> [Work instructions] Drop the images. Copy every line below character for character.

Material supplied Start Marker

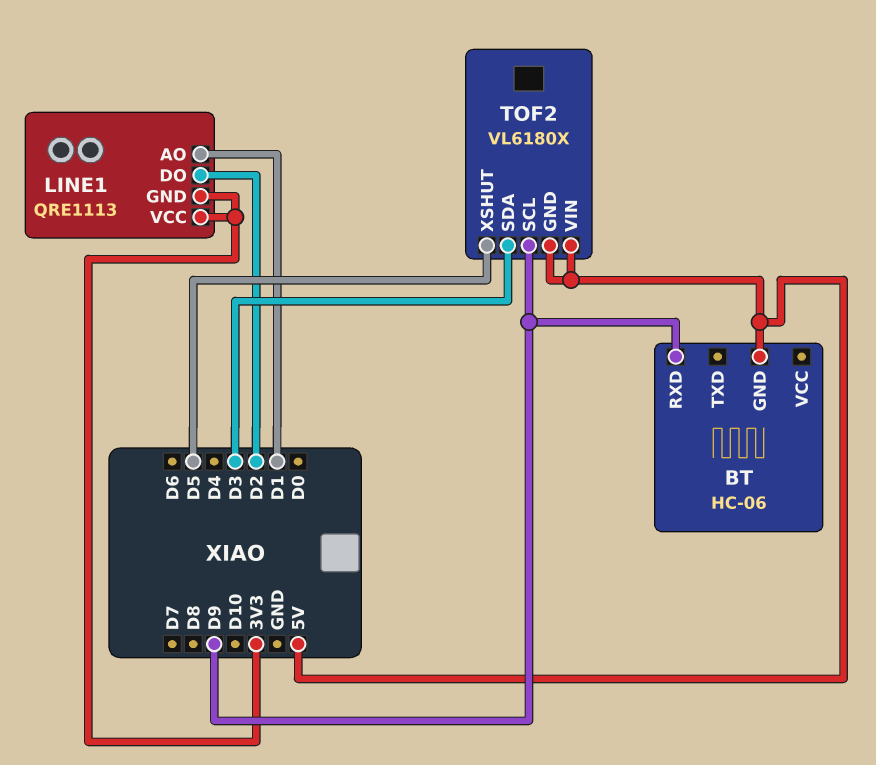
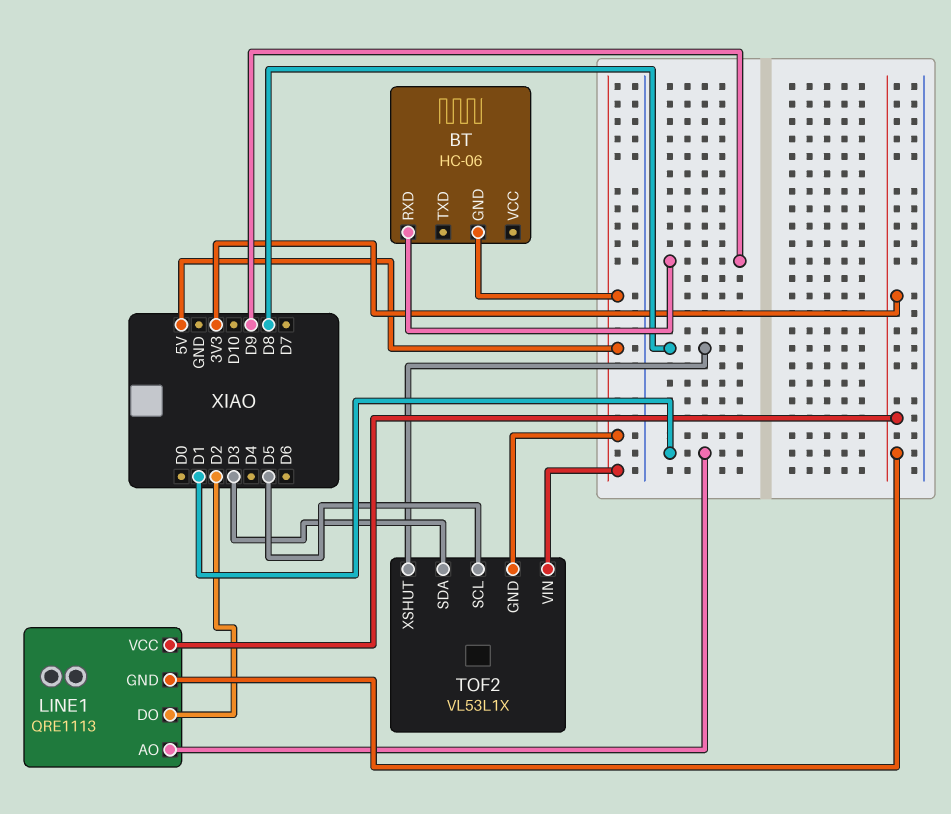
TOF2: VL6180X -> VL53L1X
TOF2 pin SCL: D9 -> D5
TOF2 pin XSHUT: D5 -> D8

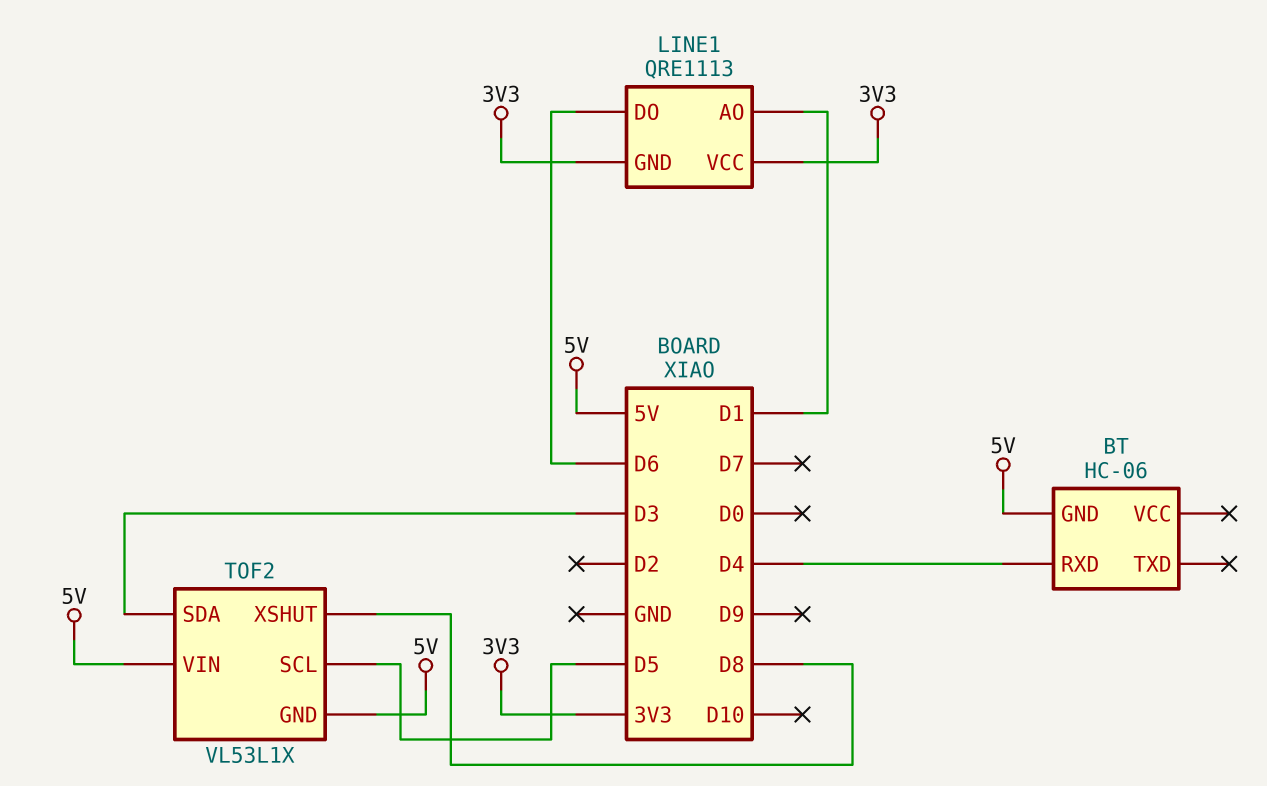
BT pin RXD: D9 -> D4
LINE1 pin DO: D2 -> D6

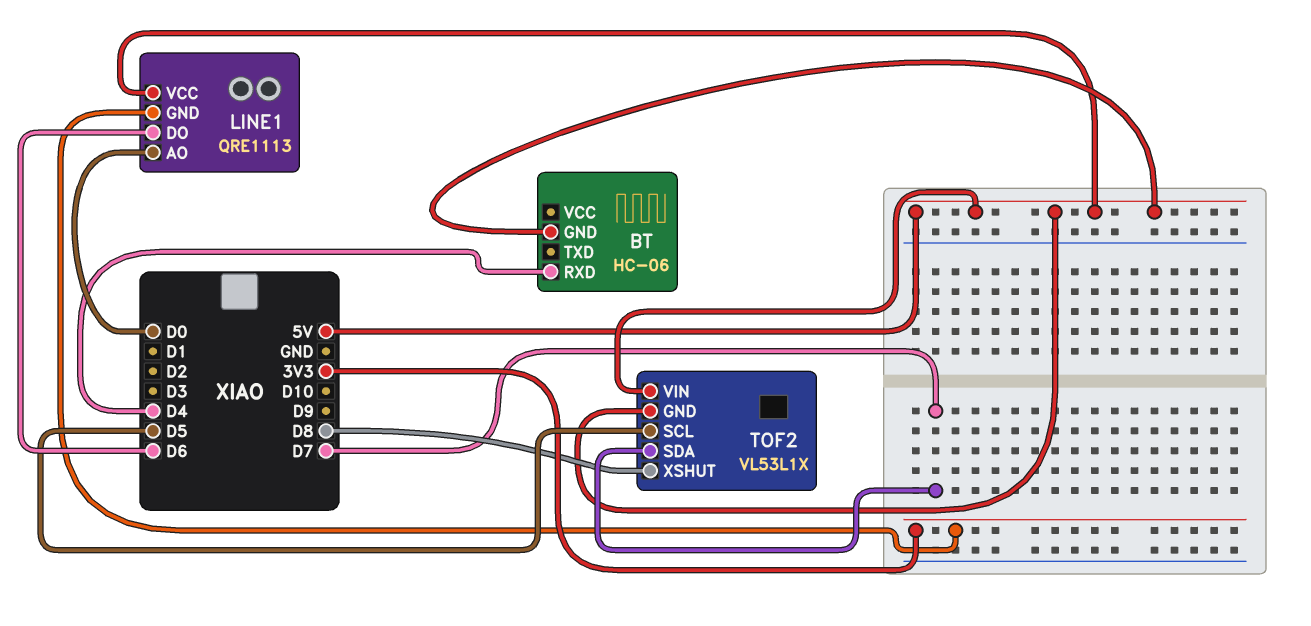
LINE1 pin AO: D1 -> D0
LINE1 pin VCC: 3V3 -> 5V
TOF2 pin SDA: D3 -> D7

Material supplied End Marker

> [Output for this task]
TOF2: VL6180X -> VL53L1X
TOF2 pin SCL: D9 -> D5
TOF2 pin XSHUT: D5 -> D8

BT pin RXD: D9 -> D4
LINE1 pin DO: D2 -> D6

LINE1 pin AO: D1 -> D0
LINE1 pin VCC: 3V3 -> 5V
TOF2 pin SDA: D3 -> D7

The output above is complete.